» **Material for this exercise**:

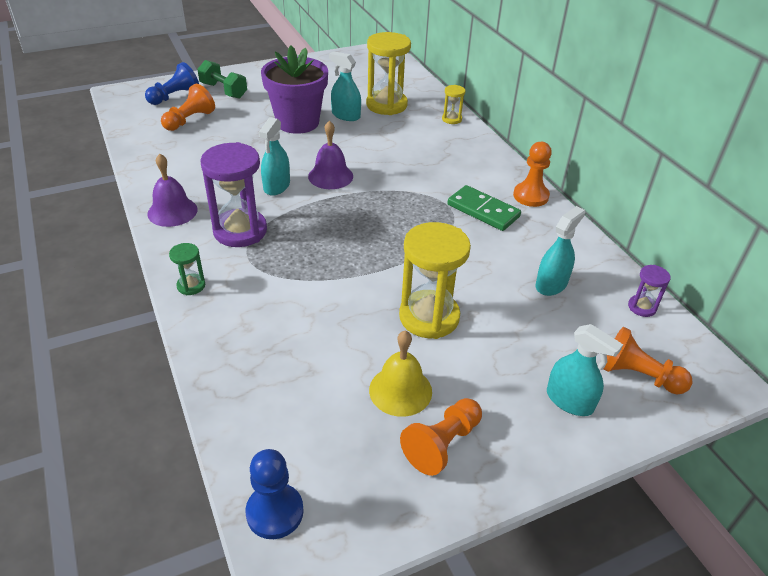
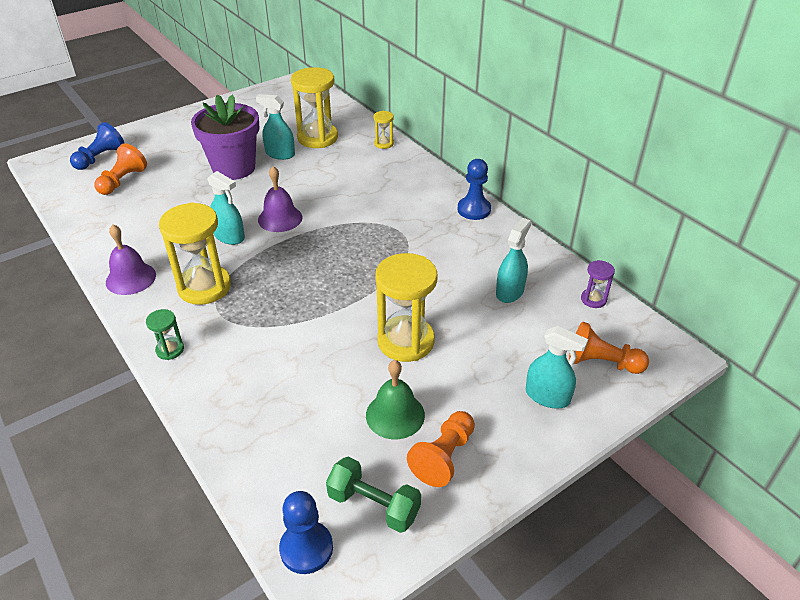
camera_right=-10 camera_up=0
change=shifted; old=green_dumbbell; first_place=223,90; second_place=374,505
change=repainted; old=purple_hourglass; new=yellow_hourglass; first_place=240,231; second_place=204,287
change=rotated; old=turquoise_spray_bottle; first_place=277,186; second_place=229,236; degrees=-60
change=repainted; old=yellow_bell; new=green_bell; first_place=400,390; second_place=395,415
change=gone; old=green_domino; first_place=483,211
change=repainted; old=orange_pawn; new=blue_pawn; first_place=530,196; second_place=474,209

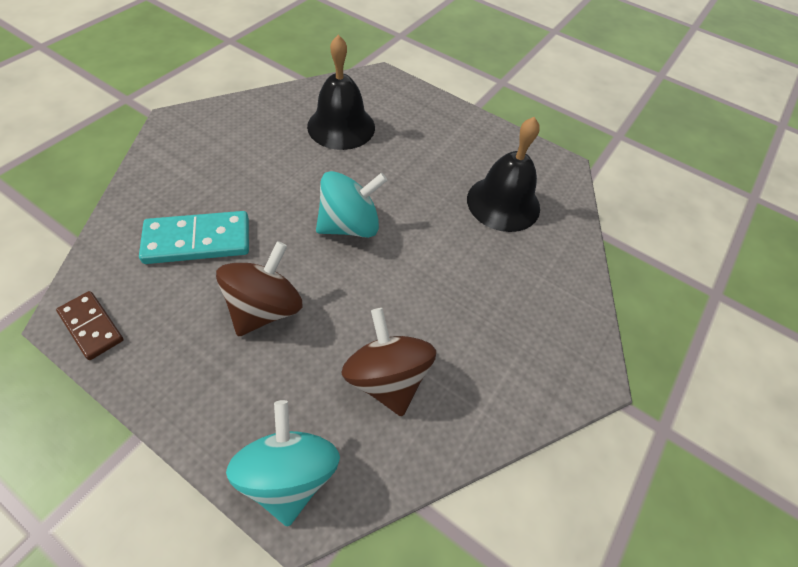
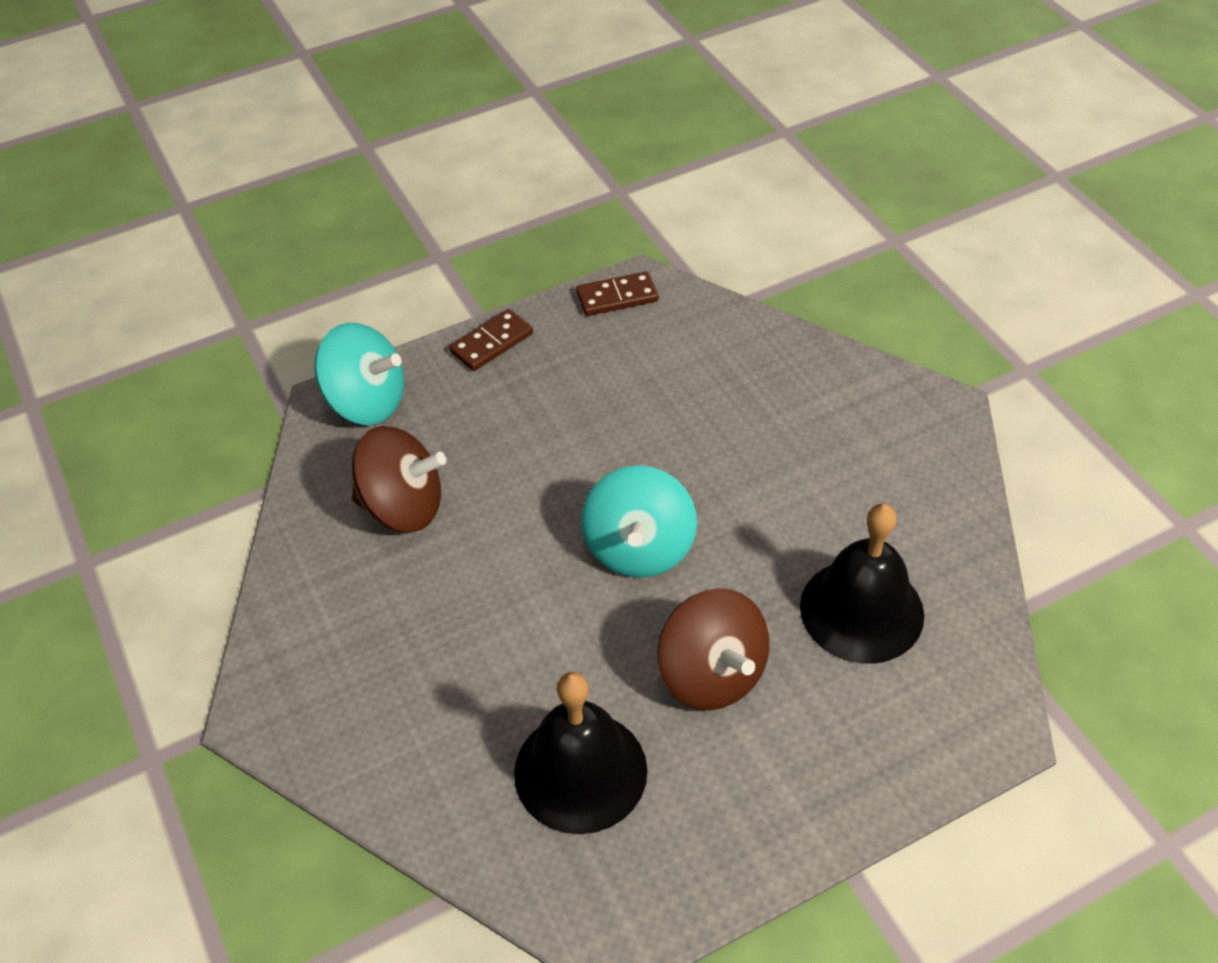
camera_right=125 camera_up=-5
change=gone; old=turquoise_domino; first_place=198,240
change=shifted; old=brown_spinning_top; first_place=265,308; second_place=711,674
change=new; new=brown_domino; second_place=491,343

» **Work required**:
Retype all records exactly as shown above, images excluded.

» **Your solution**:
camera_right=-10 camera_up=0
change=shifted; old=green_dumbbell; first_place=223,90; second_place=374,505
change=repainted; old=purple_hourglass; new=yellow_hourglass; first_place=240,231; second_place=204,287
change=rotated; old=turquoise_spray_bottle; first_place=277,186; second_place=229,236; degrees=-60
change=repainted; old=yellow_bell; new=green_bell; first_place=400,390; second_place=395,415
change=gone; old=green_domino; first_place=483,211
change=repainted; old=orange_pawn; new=blue_pawn; first_place=530,196; second_place=474,209

camera_right=125 camera_up=-5
change=gone; old=turquoise_domino; first_place=198,240
change=shifted; old=brown_spinning_top; first_place=265,308; second_place=711,674
change=new; new=brown_domino; second_place=491,343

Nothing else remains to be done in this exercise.